> ASSIGNED TASK
Set down the whole listing below exactly, without pictures.
+---+
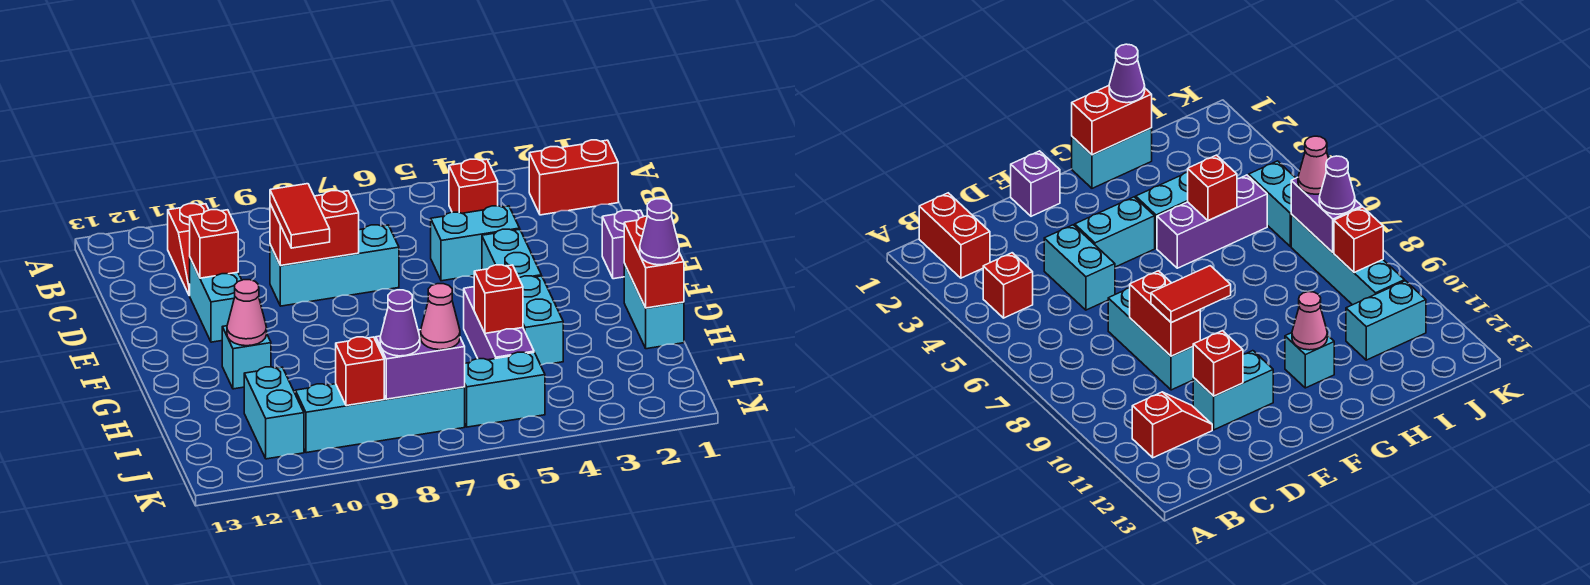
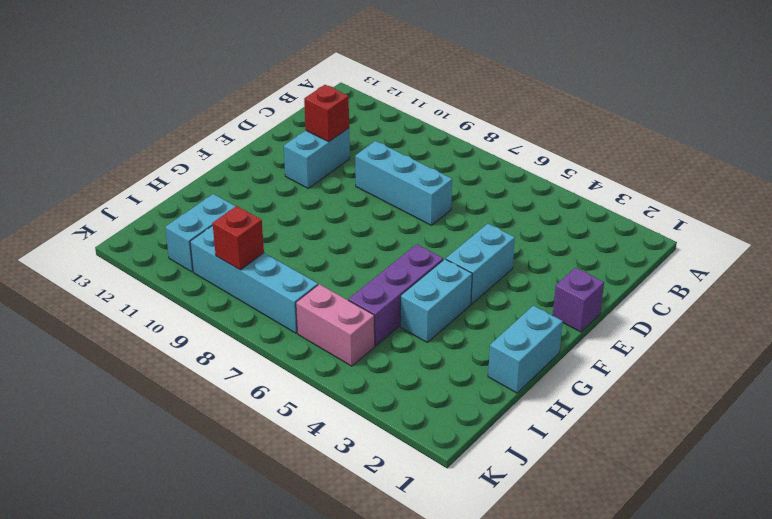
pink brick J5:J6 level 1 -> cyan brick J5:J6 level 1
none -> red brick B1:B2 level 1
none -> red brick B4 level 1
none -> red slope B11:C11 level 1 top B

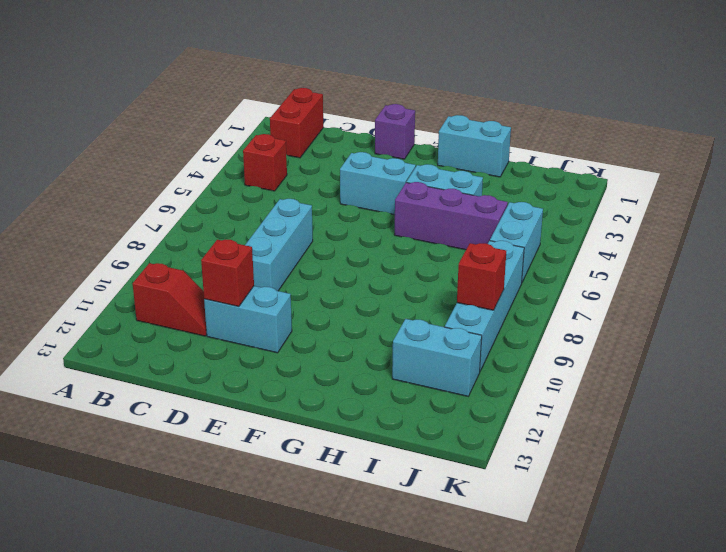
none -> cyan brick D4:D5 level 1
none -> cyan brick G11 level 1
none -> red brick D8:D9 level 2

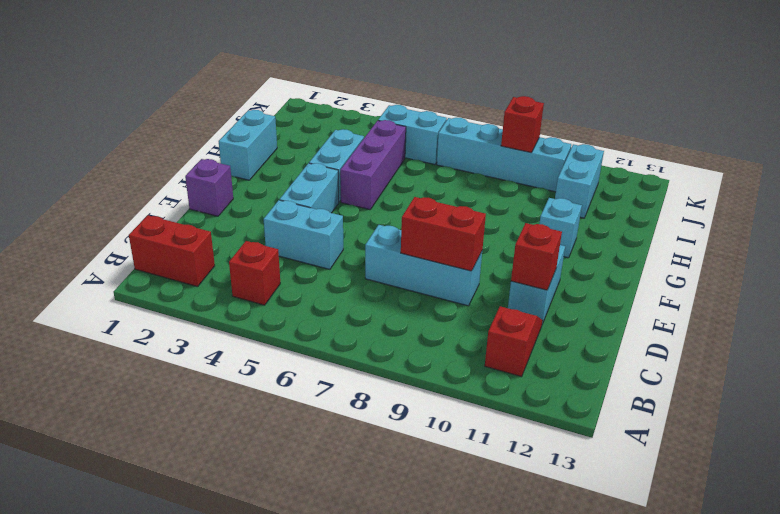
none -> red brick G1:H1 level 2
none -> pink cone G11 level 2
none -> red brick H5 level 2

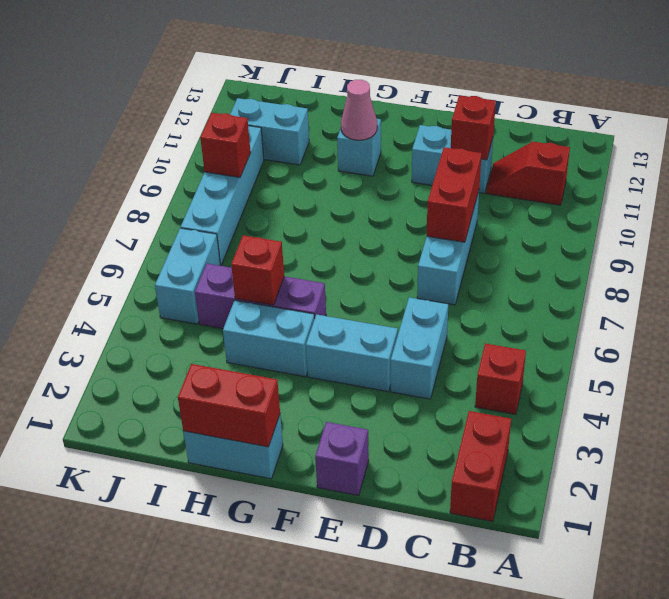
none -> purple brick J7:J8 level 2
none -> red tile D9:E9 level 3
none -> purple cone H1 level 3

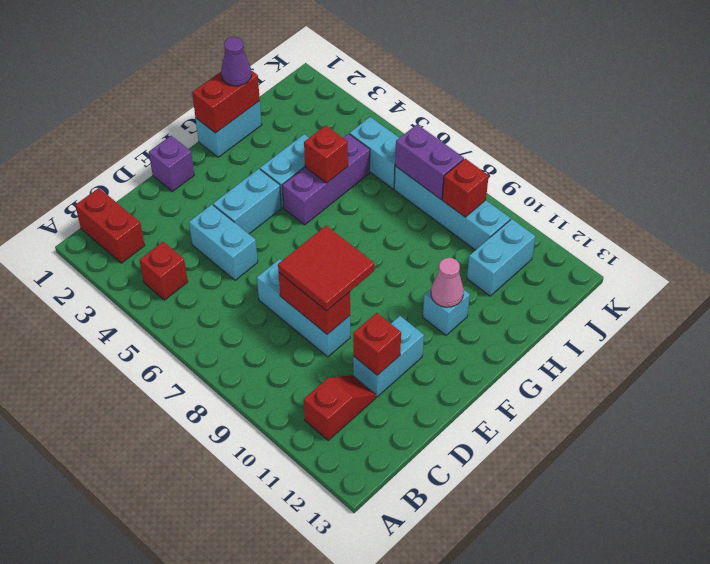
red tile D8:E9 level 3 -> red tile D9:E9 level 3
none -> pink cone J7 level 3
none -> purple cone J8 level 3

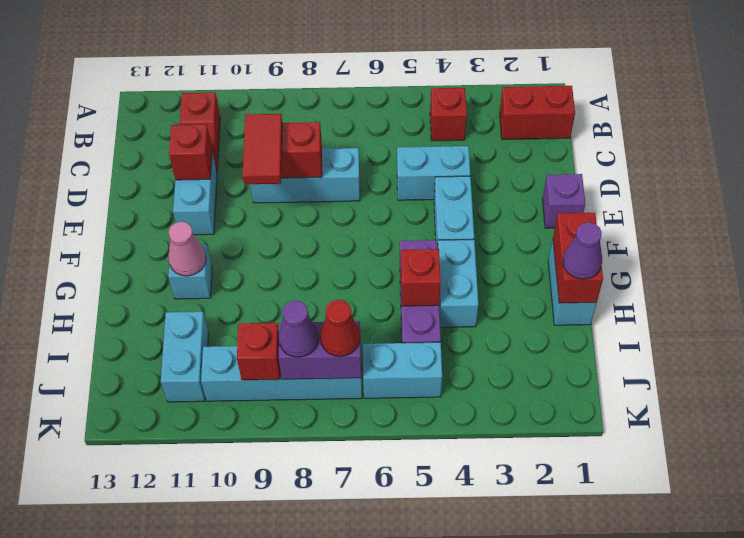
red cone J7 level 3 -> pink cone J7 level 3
+---+
> SOLUTION TO THIS TASK
pink brick J5:J6 level 1 -> cyan brick J5:J6 level 1
none -> red brick B1:B2 level 1
none -> red brick B4 level 1
none -> red slope B11:C11 level 1 top B

none -> cyan brick D4:D5 level 1
none -> cyan brick G11 level 1
none -> red brick D8:D9 level 2

none -> red brick G1:H1 level 2
none -> pink cone G11 level 2
none -> red brick H5 level 2

none -> purple brick J7:J8 level 2
none -> red tile D9:E9 level 3
none -> purple cone H1 level 3

red tile D8:E9 level 3 -> red tile D9:E9 level 3
none -> pink cone J7 level 3
none -> purple cone J8 level 3

red cone J7 level 3 -> pink cone J7 level 3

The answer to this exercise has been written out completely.